◆ Work instructions: Where does the word "scissors" show up in the records? Copy every line that holds it.

◆ Extracted records:
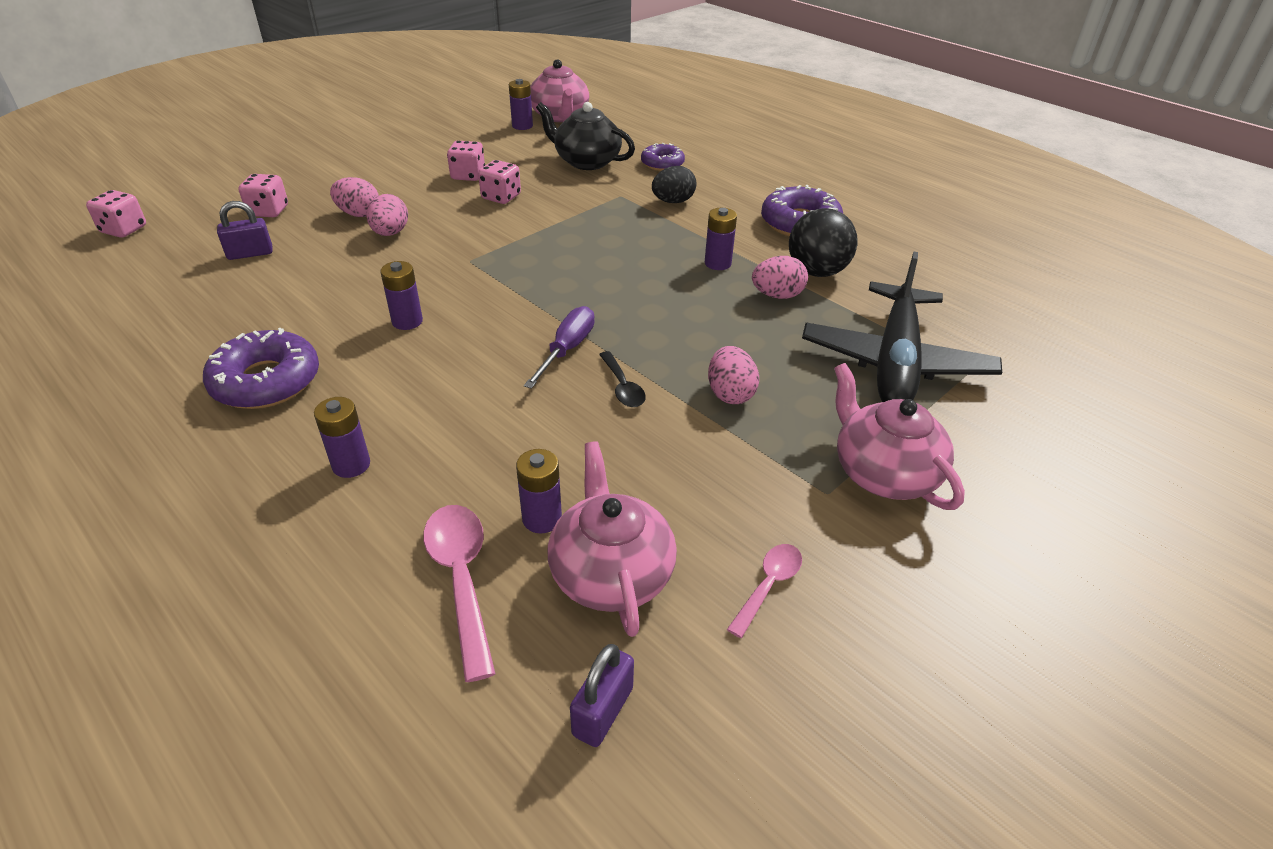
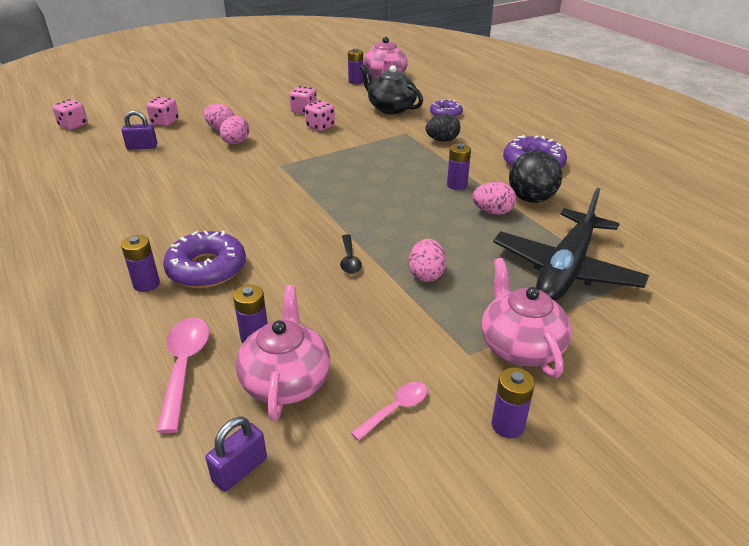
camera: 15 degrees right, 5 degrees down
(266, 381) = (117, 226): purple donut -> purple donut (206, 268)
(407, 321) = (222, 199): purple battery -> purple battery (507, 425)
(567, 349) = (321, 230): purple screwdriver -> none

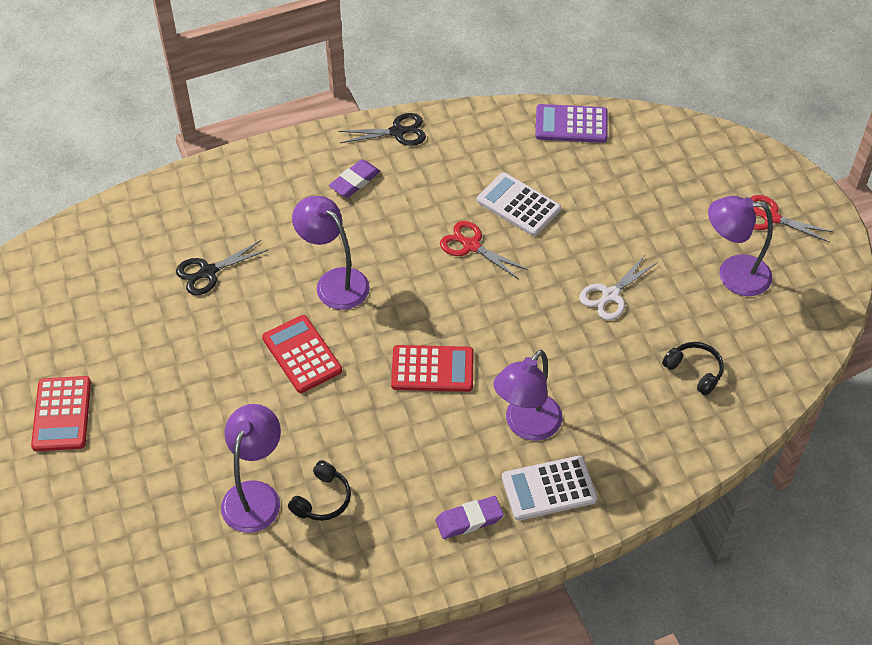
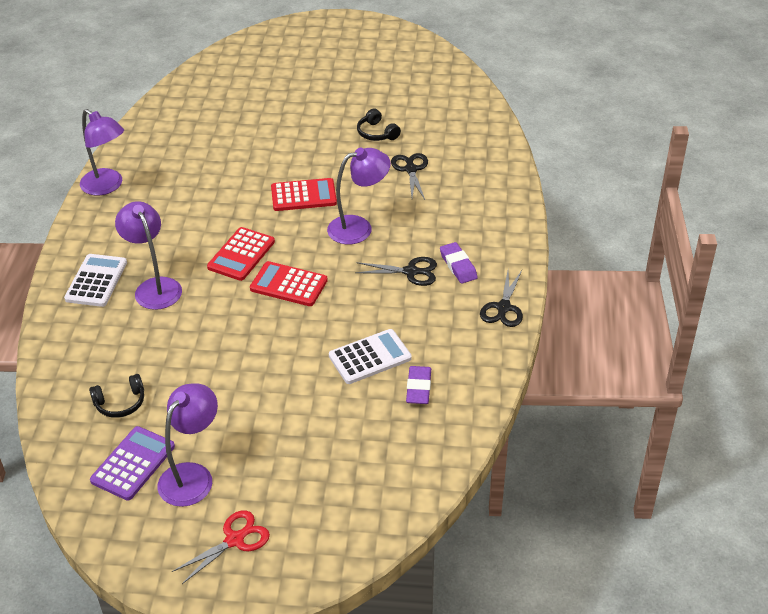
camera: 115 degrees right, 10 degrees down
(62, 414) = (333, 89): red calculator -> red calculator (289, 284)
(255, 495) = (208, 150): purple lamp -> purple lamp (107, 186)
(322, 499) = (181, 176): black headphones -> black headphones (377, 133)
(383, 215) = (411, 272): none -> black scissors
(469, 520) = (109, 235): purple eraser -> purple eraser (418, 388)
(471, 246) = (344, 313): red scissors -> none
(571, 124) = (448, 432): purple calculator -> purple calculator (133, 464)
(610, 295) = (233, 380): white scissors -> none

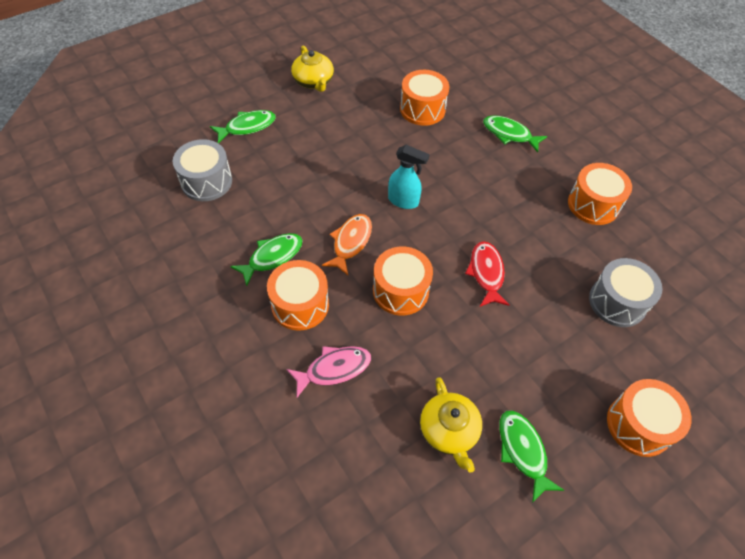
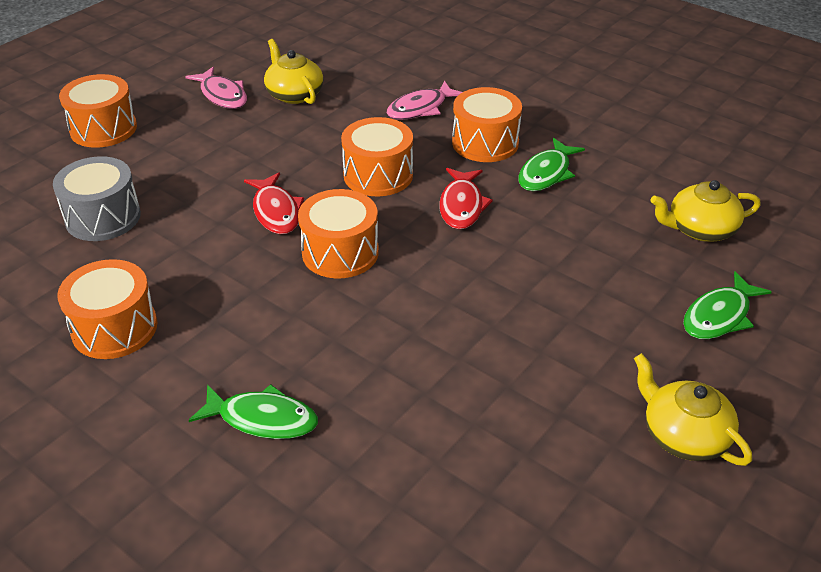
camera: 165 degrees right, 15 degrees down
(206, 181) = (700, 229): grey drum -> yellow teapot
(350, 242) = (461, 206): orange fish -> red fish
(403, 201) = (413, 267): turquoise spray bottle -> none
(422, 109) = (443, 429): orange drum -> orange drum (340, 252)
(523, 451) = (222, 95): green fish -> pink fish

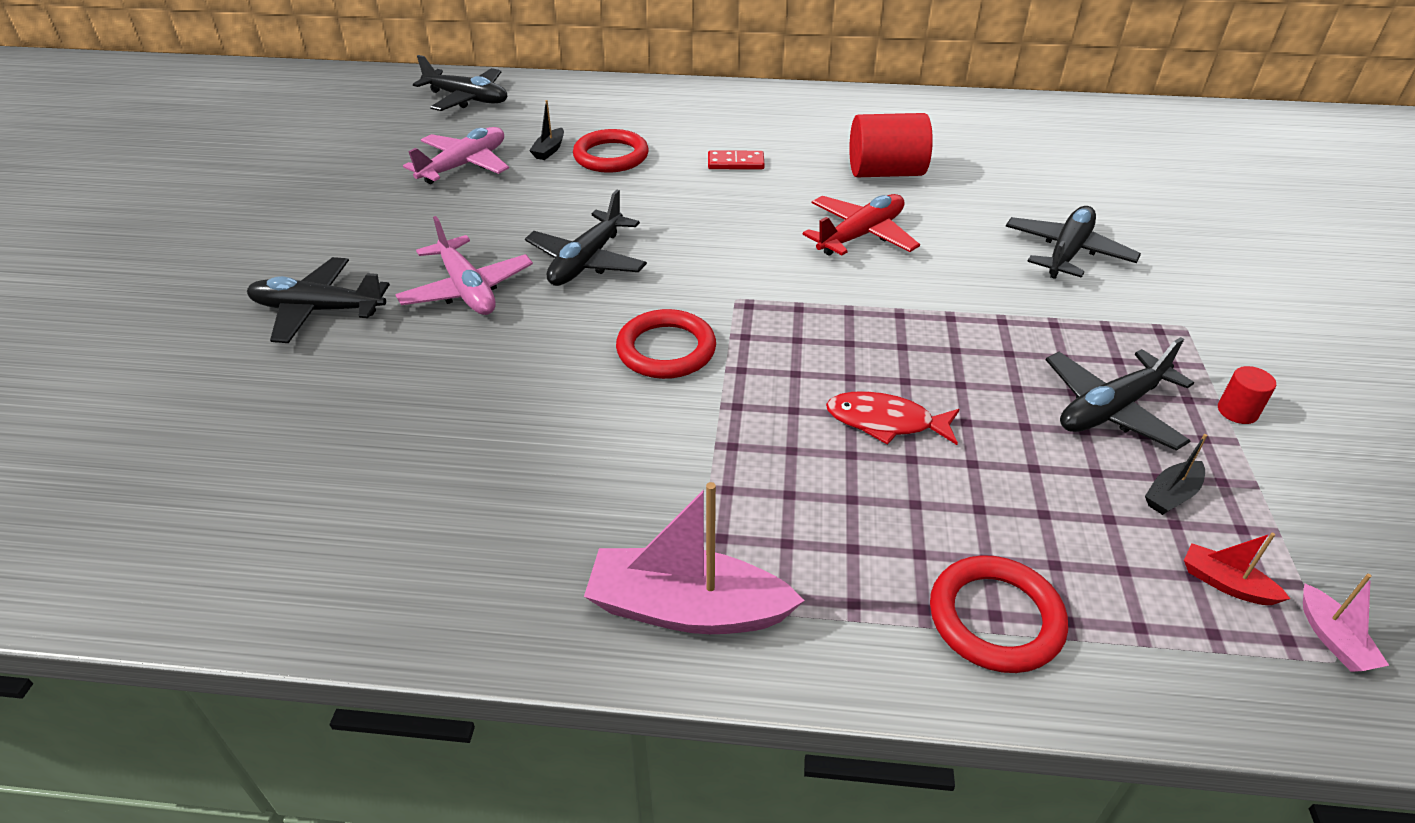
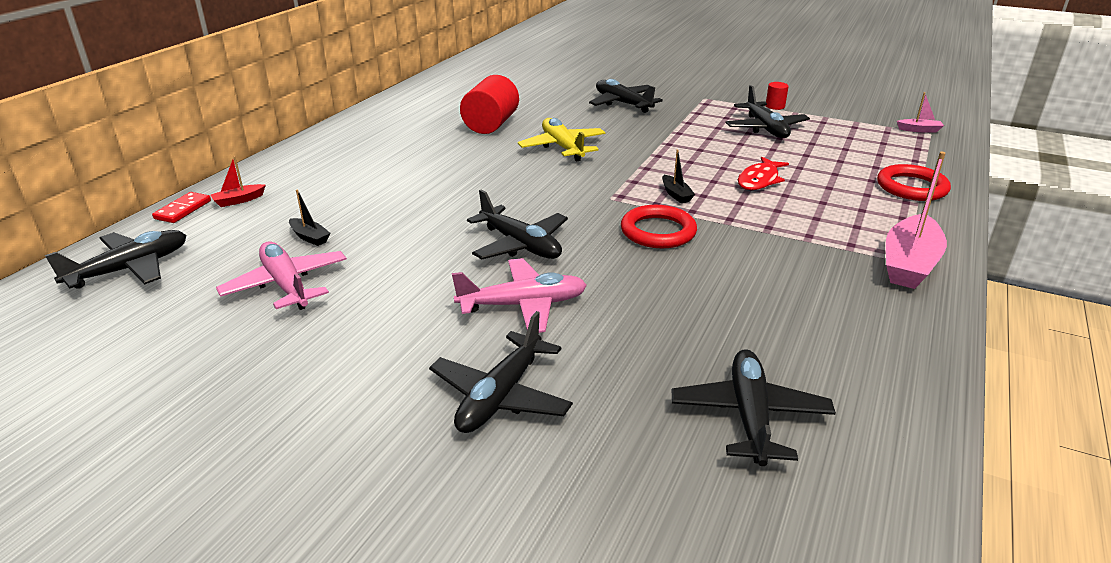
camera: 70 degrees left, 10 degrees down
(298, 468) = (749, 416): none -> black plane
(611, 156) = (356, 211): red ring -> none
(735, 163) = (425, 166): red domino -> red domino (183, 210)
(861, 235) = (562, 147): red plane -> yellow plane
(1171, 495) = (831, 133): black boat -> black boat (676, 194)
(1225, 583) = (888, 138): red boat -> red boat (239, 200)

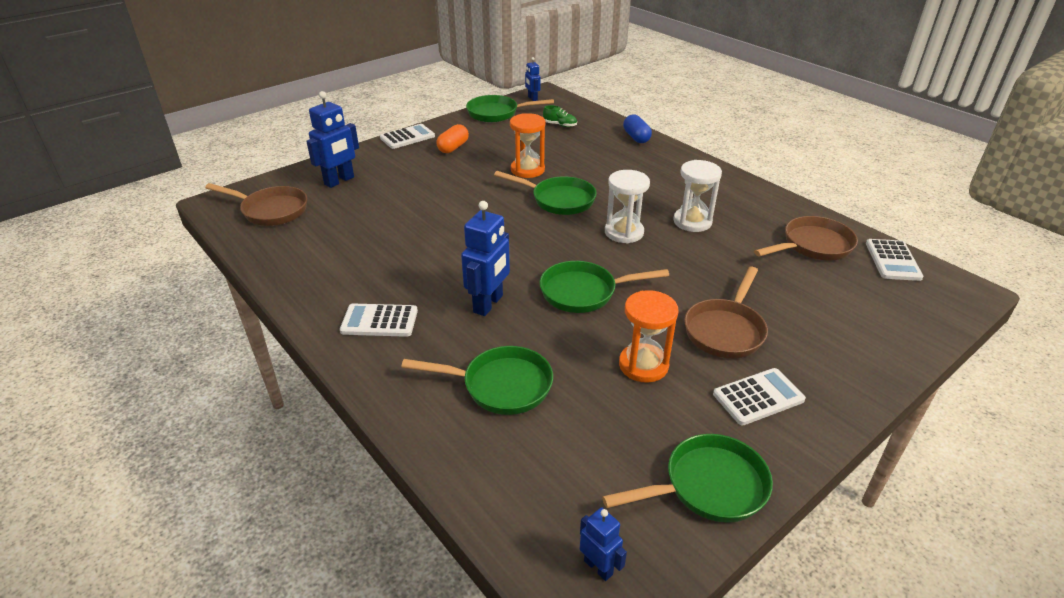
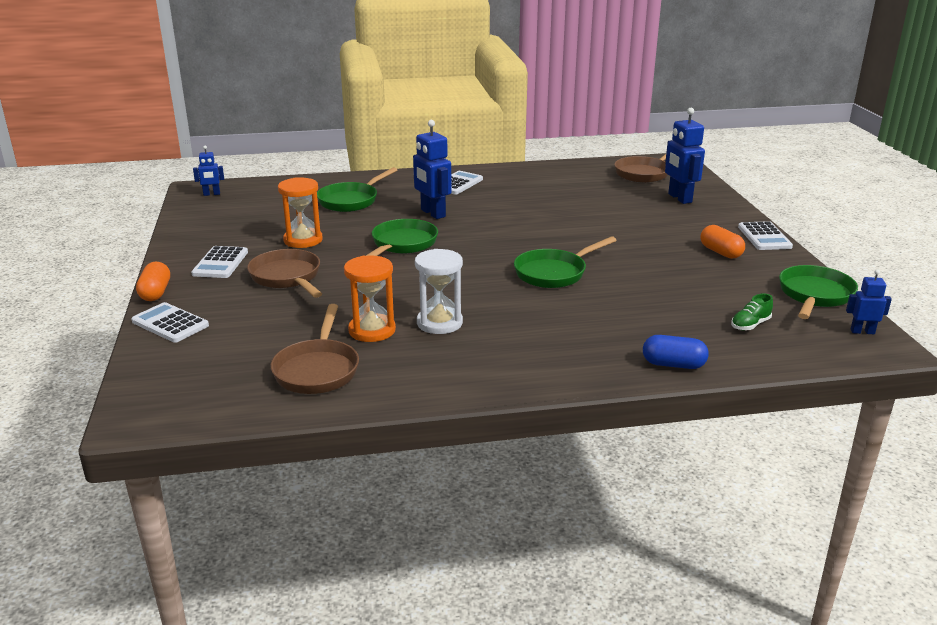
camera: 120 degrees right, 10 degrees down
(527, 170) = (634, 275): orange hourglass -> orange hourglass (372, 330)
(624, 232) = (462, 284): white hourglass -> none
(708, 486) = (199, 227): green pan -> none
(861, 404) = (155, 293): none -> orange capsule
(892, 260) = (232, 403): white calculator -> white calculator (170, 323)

◆ Expected answer:
(383, 215) = (411, 272): none -> black scissors
(471, 246) = (344, 313): red scissors -> none
(610, 295) = (233, 380): white scissors -> none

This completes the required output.